=== Your goal ===
Reproduce the data below with every instance of "zookeeper" swapped for "caretaker" and everything else unchanged, omitting the pictures.

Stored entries
__________________________________________________

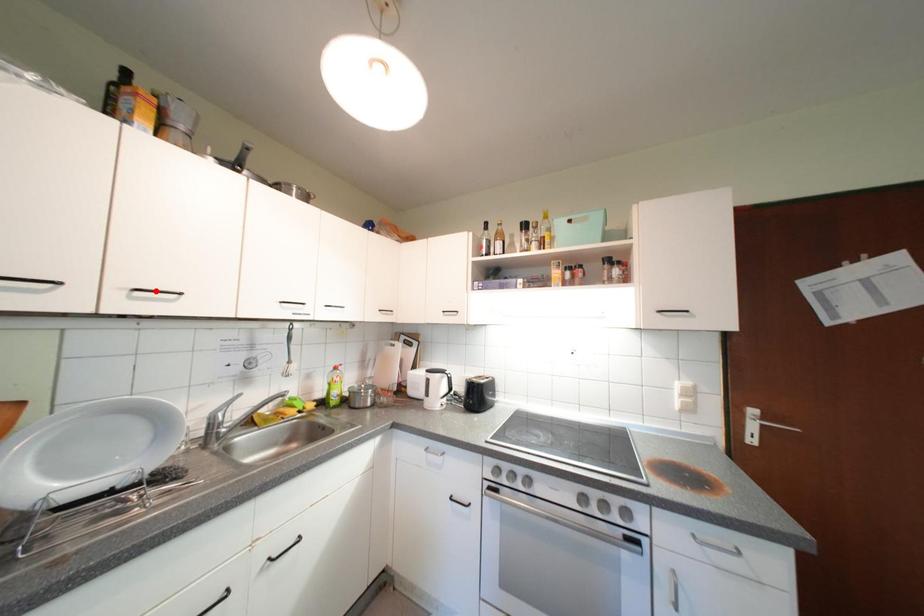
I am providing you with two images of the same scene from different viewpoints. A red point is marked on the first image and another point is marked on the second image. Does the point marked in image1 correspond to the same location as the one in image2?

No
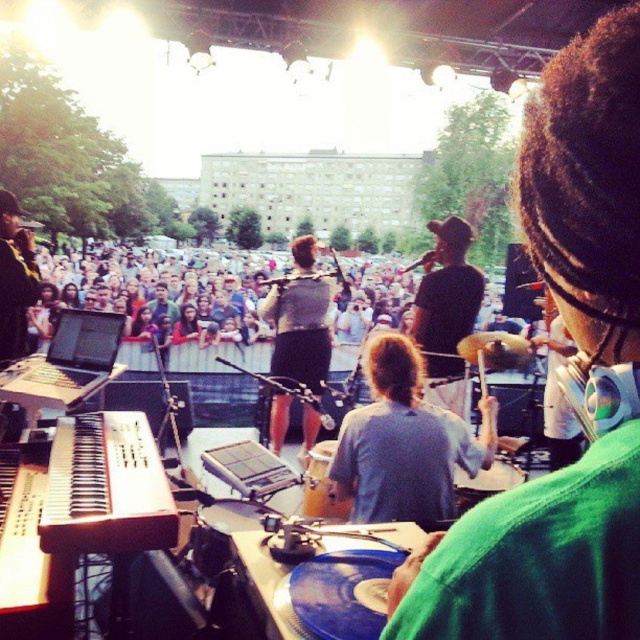
You are a photographer positioned at the back of the concert venue. You want to capture a photo of the DJ and the piano. Based on the scene, which object is closer to the camera between the gray fabric shirt at center and the wooden piano at center?

The gray fabric shirt at center is located below the wooden piano at center, meaning the gray fabric shirt is closer to the camera than the wooden piano at center.

You are a photographer at the concert wanting to capture the DJ and the piano in the same frame. Since the wooden piano at center is behind the gray fabric shirt at center, will the DJ be blocking the view of the piano?

The wooden piano at center is behind the gray fabric shirt at center, so the DJ wearing the gray fabric shirt at center will block the view of the piano.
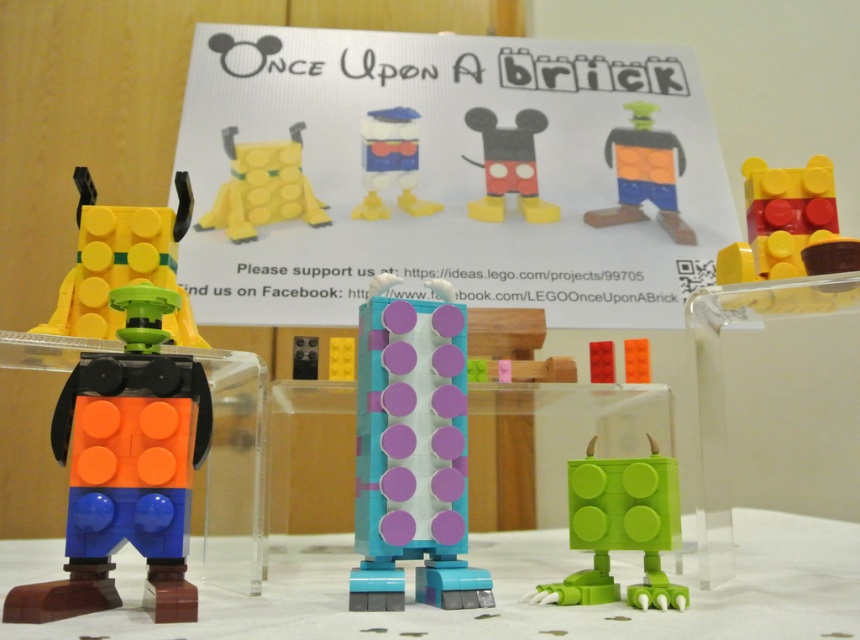
Question: Where is green matte toy at lower right located in relation to brick-like yellow bear at upper right in the image?

Choices:
 (A) above
 (B) below

Answer: (B)

Question: Which of the following is the closest to the observer?

Choices:
 (A) white paper sign at center
 (B) green matte toy at lower right
 (C) translucent blue plastic tower at center

Answer: (C)

Question: Does white glossy table at center have a greater width compared to green matte toy at lower right?

Choices:
 (A) no
 (B) yes

Answer: (B)

Question: Based on their relative distances, which object is nearer to the matte plastic mickey mouse head at center?

Choices:
 (A) matte plastic duck at center
 (B) orange matte/soft plastic toy at left
 (C) green matte toy at lower right
 (D) matte yellow plastic toy at left

Answer: (A)

Question: Among these points, which one is nearest to the camera?

Choices:
 (A) (103, 284)
 (B) (326, 560)

Answer: (A)

Question: Does white glossy table at center appear over brick-like yellow bear at upper right?

Choices:
 (A) no
 (B) yes

Answer: (A)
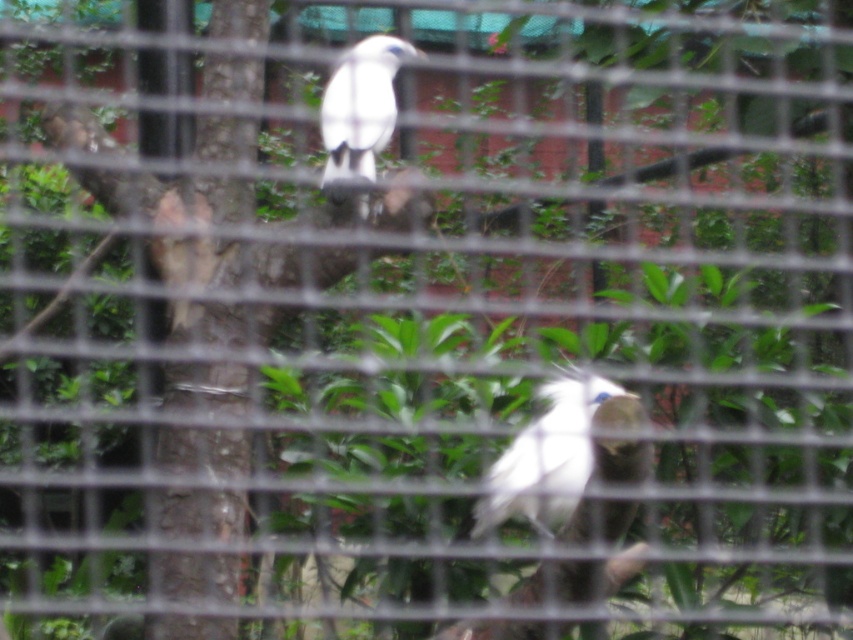
Consider the image. You are a zookeeper trying to feed two birds in their enclosure. The birds are the white feathered bird at center and the white feathered bird at upper center. If you have a 20 inch long feeding stick, can you reach both birds from your current position behind the metal mesh barrier?

The distance between the white feathered bird at center and the white feathered bird at upper center is 20.40 inches. Since the feeding stick is only 20 inches long, it is 0.40 inches shorter than needed. Therefore, you cannot reach both birds with the current feeding stick length.

You are a zookeeper who needs to feed the birds. You have a small container of food that can only reach up to 1 meter. The white feathered bird at center is closer to you than the white feathered bird at upper center. Can you feed both birds with the container from your current position?

The white feathered bird at center is in front of the white feathered bird at upper center, meaning it is closer to you. Since your container can reach up to 1 meter, you can feed the closer bird. However, the distance to the upper bird may exceed the container reach, so you might need to adjust your position or use a longer tool.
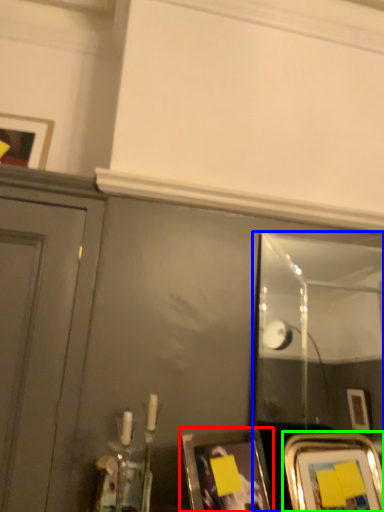
Question: Which object is the closest to the picture frame (highlighted by a red box)? Choose among these: mirror (highlighted by a blue box) or picture frame (highlighted by a green box).

Choices:
 (A) mirror
 (B) picture frame

Answer: (B)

__________________________________________________

=== Exercise solution ===
I am providing you with two images of the same scene from different viewpoints. A red point is marked on the first image and another point is marked on the second image. Does the point marked in image1 correspond to the same location as the one in image2?

No
You are a photographer positioned at the back of the concert venue. You want to capture a photo of the DJ and the piano. Based on the scene, which object is closer to the camera between the gray fabric shirt at center and the wooden piano at center?

The gray fabric shirt at center is located below the wooden piano at center, meaning the gray fabric shirt is closer to the camera than the wooden piano at center.

You are a photographer at the concert wanting to capture the DJ and the piano in the same frame. Since the wooden piano at center is behind the gray fabric shirt at center, will the DJ be blocking the view of the piano?

The wooden piano at center is behind the gray fabric shirt at center, so the DJ wearing the gray fabric shirt at center will block the view of the piano.
Question: Where is green matte toy at lower right located in relation to brick-like yellow bear at upper right in the image?

Choices:
 (A) above
 (B) below

Answer: (B)

Question: Which of the following is the closest to the observer?

Choices:
 (A) white paper sign at center
 (B) green matte toy at lower right
 (C) translucent blue plastic tower at center

Answer: (C)

Question: Does white glossy table at center have a greater width compared to green matte toy at lower right?

Choices:
 (A) no
 (B) yes

Answer: (B)

Question: Based on their relative distances, which object is nearer to the matte plastic mickey mouse head at center?

Choices:
 (A) matte plastic duck at center
 (B) orange matte/soft plastic toy at left
 (C) green matte toy at lower right
 (D) matte yellow plastic toy at left

Answer: (A)

Question: Among these points, which one is nearest to the camera?

Choices:
 (A) (103, 284)
 (B) (326, 560)

Answer: (A)

Question: Does white glossy table at center appear over brick-like yellow bear at upper right?

Choices:
 (A) no
 (B) yes

Answer: (A)
Consider the image. You are a caretaker trying to feed two birds in their enclosure. The birds are the white feathered bird at center and the white feathered bird at upper center. If you have a 20 inch long feeding stick, can you reach both birds from your current position behind the metal mesh barrier?

The distance between the white feathered bird at center and the white feathered bird at upper center is 20.40 inches. Since the feeding stick is only 20 inches long, it is 0.40 inches shorter than needed. Therefore, you cannot reach both birds with the current feeding stick length.

You are a caretaker who needs to feed the birds. You have a small container of food that can only reach up to 1 meter. The white feathered bird at center is closer to you than the white feathered bird at upper center. Can you feed both birds with the container from your current position?

The white feathered bird at center is in front of the white feathered bird at upper center, meaning it is closer to you. Since your container can reach up to 1 meter, you can feed the closer bird. However, the distance to the upper bird may exceed the container reach, so you might need to adjust your position or use a longer tool.
Question: Which object is the closest to the picture frame (highlighted by a red box)? Choose among these: mirror (highlighted by a blue box) or picture frame (highlighted by a green box).

Choices:
 (A) mirror
 (B) picture frame

Answer: (B)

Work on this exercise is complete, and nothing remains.